- EXERCISE DATA -
------

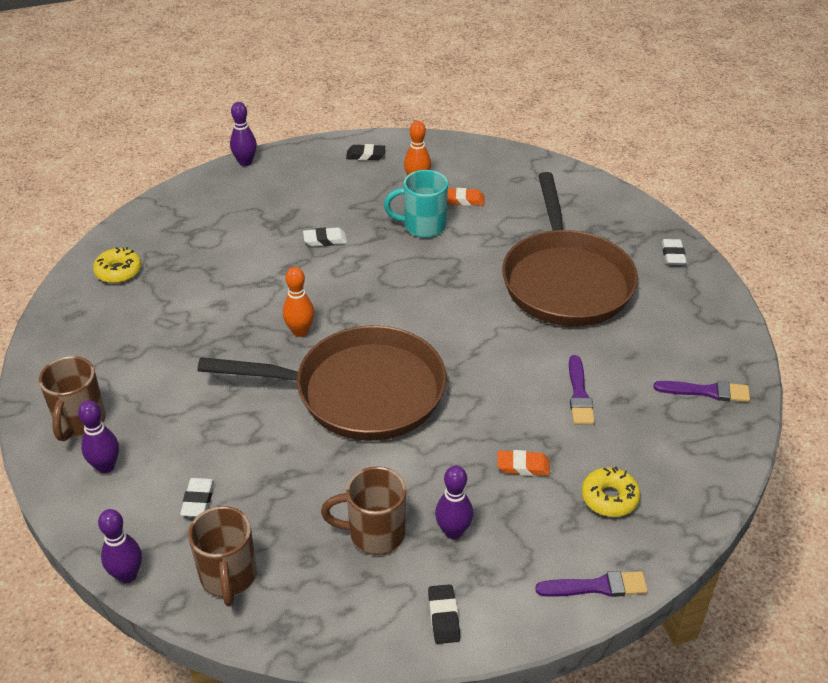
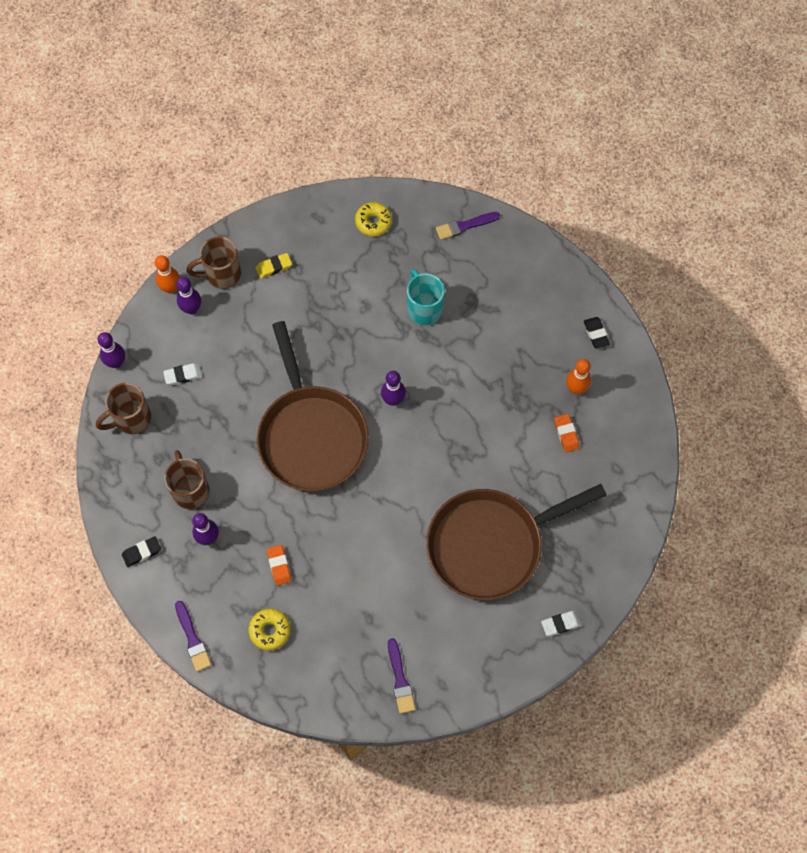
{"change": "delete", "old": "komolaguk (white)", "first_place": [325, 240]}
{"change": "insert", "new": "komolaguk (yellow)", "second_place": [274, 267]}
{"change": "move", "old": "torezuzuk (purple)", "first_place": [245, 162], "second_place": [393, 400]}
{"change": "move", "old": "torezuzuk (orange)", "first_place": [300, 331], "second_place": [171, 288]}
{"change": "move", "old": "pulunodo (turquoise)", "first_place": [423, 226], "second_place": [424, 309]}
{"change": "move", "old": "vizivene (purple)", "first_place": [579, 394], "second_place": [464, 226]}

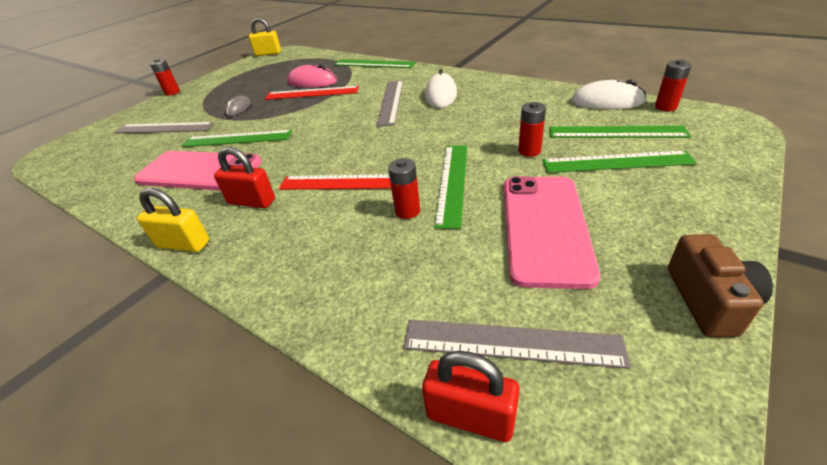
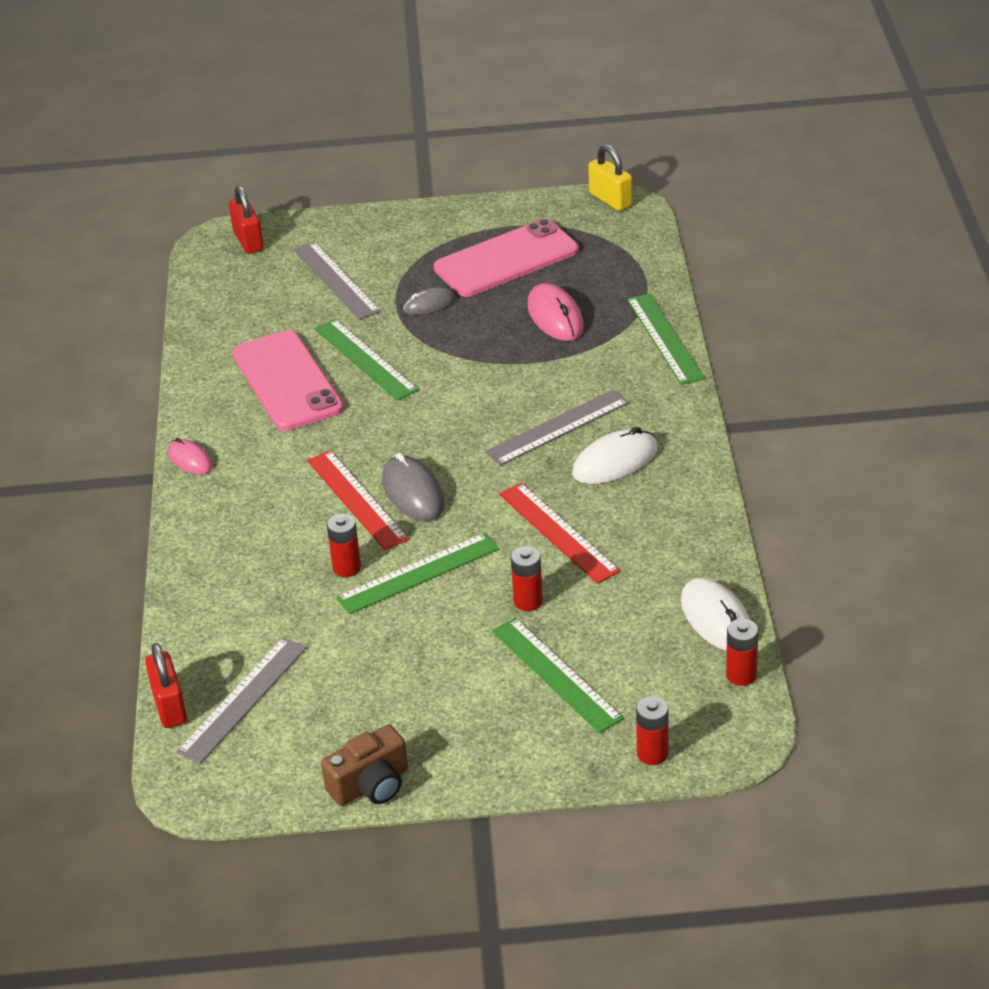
{"change": "delete", "old": "tibadil (green)", "first_place": [616, 132]}
{"change": "insert", "new": "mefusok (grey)", "second_place": [413, 492]}
{"change": "move", "old": "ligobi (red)", "first_place": [172, 92], "second_place": [652, 753]}
{"change": "move", "old": "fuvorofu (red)", "first_place": [251, 202], "second_place": [248, 241]}
{"change": "move", "old": "tibadil (red)", "first_place": [311, 93], "second_place": [558, 532]}
{"change": "move", "old": "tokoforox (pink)", "first_place": [544, 227], "second_place": [506, 259]}
{"change": "replace", "old": "fuvorofu (yellow)", "new": "mefusok (pink)", "first_place": [183, 244], "second_place": [190, 460]}
{"change": "rotate", "old": "tibadil (grey)", "first_place": [511, 343], "second_place": [242, 699], "degrees": 60}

------

- TASK DETAILS -
Please transcribe all of the entries exactly and omit any picture they hold.

- RESPONSE -
{"change": "delete", "old": "komolaguk (white)", "first_place": [325, 240]}
{"change": "insert", "new": "komolaguk (yellow)", "second_place": [274, 267]}
{"change": "move", "old": "torezuzuk (purple)", "first_place": [245, 162], "second_place": [393, 400]}
{"change": "move", "old": "torezuzuk (orange)", "first_place": [300, 331], "second_place": [171, 288]}
{"change": "move", "old": "pulunodo (turquoise)", "first_place": [423, 226], "second_place": [424, 309]}
{"change": "move", "old": "vizivene (purple)", "first_place": [579, 394], "second_place": [464, 226]}

{"change": "delete", "old": "tibadil (green)", "first_place": [616, 132]}
{"change": "insert", "new": "mefusok (grey)", "second_place": [413, 492]}
{"change": "move", "old": "ligobi (red)", "first_place": [172, 92], "second_place": [652, 753]}
{"change": "move", "old": "fuvorofu (red)", "first_place": [251, 202], "second_place": [248, 241]}
{"change": "move", "old": "tibadil (red)", "first_place": [311, 93], "second_place": [558, 532]}
{"change": "move", "old": "tokoforox (pink)", "first_place": [544, 227], "second_place": [506, 259]}
{"change": "replace", "old": "fuvorofu (yellow)", "new": "mefusok (pink)", "first_place": [183, 244], "second_place": [190, 460]}
{"change": "rotate", "old": "tibadil (grey)", "first_place": [511, 343], "second_place": [242, 699], "degrees": 60}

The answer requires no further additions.